Reproduce the data from its start through the line containing "41: (70, 572)", with "top-left" changed to "upper-left" and everything else left as it is.

> _EXERCISE INPUT_
------------------------------------------------------------------------

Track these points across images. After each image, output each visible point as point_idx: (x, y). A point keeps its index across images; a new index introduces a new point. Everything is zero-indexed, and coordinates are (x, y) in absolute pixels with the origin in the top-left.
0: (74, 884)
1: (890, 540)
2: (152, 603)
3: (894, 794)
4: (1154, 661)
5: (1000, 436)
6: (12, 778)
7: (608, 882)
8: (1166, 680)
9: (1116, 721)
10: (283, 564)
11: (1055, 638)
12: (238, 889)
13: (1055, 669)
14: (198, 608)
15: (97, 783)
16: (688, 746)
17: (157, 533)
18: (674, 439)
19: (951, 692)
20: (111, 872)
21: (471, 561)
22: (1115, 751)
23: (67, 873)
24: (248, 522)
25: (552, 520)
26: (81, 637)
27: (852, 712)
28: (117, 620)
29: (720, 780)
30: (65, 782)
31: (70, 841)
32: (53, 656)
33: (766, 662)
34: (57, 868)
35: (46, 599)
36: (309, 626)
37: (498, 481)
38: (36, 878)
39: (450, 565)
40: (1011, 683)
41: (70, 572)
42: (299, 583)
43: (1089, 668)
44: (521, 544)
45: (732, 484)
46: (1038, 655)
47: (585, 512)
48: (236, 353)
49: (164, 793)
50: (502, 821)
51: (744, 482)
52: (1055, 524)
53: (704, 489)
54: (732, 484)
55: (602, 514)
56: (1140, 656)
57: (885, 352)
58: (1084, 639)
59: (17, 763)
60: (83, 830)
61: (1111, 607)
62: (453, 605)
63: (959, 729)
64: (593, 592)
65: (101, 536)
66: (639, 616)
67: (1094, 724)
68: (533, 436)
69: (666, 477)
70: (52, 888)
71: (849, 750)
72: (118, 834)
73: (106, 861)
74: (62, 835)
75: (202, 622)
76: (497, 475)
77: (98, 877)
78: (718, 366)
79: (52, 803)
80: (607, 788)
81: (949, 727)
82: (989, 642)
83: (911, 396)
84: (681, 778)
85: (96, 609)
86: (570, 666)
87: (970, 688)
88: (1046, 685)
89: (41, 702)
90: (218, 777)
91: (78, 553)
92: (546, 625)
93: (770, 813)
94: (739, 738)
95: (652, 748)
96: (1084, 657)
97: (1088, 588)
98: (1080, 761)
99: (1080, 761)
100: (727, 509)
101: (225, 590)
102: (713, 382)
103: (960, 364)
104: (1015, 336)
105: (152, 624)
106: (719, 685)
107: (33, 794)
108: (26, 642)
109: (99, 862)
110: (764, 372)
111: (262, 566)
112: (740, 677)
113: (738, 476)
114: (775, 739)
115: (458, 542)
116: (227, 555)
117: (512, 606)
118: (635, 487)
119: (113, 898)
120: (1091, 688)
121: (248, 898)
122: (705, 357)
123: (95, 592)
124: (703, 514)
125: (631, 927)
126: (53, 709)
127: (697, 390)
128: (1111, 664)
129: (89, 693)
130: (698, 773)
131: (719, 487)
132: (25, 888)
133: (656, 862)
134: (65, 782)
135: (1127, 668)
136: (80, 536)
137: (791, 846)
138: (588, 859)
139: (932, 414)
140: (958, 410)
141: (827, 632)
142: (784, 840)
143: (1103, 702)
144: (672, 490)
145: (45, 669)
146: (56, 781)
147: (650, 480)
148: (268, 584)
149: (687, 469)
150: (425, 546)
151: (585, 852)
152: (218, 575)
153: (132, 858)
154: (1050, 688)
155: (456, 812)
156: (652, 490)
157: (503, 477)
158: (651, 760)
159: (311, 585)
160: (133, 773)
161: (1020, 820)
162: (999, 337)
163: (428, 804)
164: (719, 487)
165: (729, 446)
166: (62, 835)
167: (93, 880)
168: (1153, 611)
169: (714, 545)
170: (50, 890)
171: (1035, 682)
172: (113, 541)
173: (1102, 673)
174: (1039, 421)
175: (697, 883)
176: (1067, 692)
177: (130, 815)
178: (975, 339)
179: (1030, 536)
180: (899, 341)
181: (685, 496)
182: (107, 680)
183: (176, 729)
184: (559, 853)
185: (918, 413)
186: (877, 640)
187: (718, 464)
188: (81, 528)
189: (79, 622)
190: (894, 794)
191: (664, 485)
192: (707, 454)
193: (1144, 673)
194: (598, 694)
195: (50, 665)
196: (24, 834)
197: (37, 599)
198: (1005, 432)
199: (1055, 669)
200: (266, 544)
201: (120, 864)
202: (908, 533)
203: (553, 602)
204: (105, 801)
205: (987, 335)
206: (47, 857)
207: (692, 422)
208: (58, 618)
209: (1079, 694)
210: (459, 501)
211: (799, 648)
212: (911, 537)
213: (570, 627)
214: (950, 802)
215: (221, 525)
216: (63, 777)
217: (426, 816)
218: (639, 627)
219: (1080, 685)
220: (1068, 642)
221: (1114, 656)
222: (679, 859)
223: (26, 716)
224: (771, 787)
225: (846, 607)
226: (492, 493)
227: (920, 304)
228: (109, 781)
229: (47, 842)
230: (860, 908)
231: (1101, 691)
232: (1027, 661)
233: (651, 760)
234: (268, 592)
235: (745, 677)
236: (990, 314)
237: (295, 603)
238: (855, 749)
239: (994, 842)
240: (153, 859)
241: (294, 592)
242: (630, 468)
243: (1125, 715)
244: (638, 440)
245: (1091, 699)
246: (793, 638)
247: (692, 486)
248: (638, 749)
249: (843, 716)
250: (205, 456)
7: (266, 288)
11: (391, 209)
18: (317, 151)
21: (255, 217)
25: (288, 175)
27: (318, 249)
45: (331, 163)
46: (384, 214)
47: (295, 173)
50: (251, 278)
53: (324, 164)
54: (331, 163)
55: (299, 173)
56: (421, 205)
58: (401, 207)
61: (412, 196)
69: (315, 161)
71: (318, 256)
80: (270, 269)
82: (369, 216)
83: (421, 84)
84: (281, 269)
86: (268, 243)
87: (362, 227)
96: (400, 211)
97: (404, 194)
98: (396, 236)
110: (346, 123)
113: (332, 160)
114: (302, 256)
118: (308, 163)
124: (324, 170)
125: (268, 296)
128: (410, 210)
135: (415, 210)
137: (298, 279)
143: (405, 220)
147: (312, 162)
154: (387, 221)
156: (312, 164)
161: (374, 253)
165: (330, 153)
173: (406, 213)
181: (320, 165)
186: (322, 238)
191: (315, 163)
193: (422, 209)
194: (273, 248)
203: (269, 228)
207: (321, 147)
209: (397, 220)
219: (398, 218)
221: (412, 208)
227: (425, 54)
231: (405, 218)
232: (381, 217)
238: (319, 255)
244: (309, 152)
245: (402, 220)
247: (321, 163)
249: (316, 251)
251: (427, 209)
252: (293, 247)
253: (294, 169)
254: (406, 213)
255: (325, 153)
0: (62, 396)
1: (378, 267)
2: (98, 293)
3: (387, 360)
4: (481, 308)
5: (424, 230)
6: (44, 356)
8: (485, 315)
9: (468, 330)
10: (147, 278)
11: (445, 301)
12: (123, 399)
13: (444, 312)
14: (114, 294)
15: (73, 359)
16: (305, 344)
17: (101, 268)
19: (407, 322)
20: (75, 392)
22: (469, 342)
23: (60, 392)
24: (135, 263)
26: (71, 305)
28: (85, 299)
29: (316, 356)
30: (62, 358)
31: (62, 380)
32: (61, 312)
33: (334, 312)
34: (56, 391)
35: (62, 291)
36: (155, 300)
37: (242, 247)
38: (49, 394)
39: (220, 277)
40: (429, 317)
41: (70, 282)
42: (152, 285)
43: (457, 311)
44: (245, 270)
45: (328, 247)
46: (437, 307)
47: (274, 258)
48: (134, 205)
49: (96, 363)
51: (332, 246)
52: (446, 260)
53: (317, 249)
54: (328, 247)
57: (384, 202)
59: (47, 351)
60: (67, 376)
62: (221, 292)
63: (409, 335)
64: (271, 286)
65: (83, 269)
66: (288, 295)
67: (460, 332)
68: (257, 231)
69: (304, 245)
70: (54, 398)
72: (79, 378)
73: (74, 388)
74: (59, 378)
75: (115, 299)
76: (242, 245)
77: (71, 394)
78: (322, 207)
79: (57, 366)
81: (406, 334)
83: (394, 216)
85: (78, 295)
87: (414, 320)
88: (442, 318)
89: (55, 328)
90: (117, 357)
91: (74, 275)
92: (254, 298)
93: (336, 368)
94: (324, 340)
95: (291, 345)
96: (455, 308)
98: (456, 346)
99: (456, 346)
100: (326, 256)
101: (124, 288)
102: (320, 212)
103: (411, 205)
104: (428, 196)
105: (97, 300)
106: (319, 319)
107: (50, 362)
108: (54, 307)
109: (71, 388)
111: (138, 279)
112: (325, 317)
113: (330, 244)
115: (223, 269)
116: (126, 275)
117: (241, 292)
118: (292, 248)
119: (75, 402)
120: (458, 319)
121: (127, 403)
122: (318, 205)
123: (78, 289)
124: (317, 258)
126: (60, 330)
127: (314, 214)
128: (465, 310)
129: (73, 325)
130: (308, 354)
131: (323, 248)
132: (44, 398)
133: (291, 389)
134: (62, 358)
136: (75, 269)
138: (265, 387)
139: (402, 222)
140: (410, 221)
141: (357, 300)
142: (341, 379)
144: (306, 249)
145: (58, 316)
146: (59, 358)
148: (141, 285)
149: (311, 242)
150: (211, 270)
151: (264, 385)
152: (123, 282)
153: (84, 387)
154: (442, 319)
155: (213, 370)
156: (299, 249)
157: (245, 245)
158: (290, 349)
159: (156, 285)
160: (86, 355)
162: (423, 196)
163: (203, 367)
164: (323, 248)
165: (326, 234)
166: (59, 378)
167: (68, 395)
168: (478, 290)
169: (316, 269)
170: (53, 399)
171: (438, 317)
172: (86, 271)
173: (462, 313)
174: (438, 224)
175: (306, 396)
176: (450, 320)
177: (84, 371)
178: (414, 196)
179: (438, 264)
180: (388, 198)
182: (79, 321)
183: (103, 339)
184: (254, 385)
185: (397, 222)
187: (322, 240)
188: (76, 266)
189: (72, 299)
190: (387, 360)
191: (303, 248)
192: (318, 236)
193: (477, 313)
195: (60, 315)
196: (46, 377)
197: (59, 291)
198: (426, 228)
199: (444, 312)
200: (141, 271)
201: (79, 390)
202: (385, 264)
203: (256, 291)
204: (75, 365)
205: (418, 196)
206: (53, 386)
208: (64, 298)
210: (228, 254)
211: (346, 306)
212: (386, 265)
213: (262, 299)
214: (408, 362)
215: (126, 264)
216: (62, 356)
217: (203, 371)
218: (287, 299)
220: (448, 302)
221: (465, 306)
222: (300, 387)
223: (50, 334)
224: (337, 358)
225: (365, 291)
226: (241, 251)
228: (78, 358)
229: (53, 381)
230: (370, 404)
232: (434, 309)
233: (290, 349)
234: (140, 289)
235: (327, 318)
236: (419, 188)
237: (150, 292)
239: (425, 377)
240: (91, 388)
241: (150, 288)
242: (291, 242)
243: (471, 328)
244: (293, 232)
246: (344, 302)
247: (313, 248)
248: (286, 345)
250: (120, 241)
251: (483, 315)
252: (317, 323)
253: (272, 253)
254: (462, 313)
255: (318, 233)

------------------------------------------------------------------------

> _EXERCISE RESULT_
Track these points across images. After each image, output each visible point as point_idx: (x, y). A point keeps its index across images; a new index introduces a new point. Everything is zero-indexed, and coordinates are (x, y) in absolute pixels with the origin in the upper-left.
0: (74, 884)
1: (890, 540)
2: (152, 603)
3: (894, 794)
4: (1154, 661)
5: (1000, 436)
6: (12, 778)
7: (608, 882)
8: (1166, 680)
9: (1116, 721)
10: (283, 564)
11: (1055, 638)
12: (238, 889)
13: (1055, 669)
14: (198, 608)
15: (97, 783)
16: (688, 746)
17: (157, 533)
18: (674, 439)
19: (951, 692)
20: (111, 872)
21: (471, 561)
22: (1115, 751)
23: (67, 873)
24: (248, 522)
25: (552, 520)
26: (81, 637)
27: (852, 712)
28: (117, 620)
29: (720, 780)
30: (65, 782)
31: (70, 841)
32: (53, 656)
33: (766, 662)
34: (57, 868)
35: (46, 599)
36: (309, 626)
37: (498, 481)
38: (36, 878)
39: (450, 565)
40: (1011, 683)
41: (70, 572)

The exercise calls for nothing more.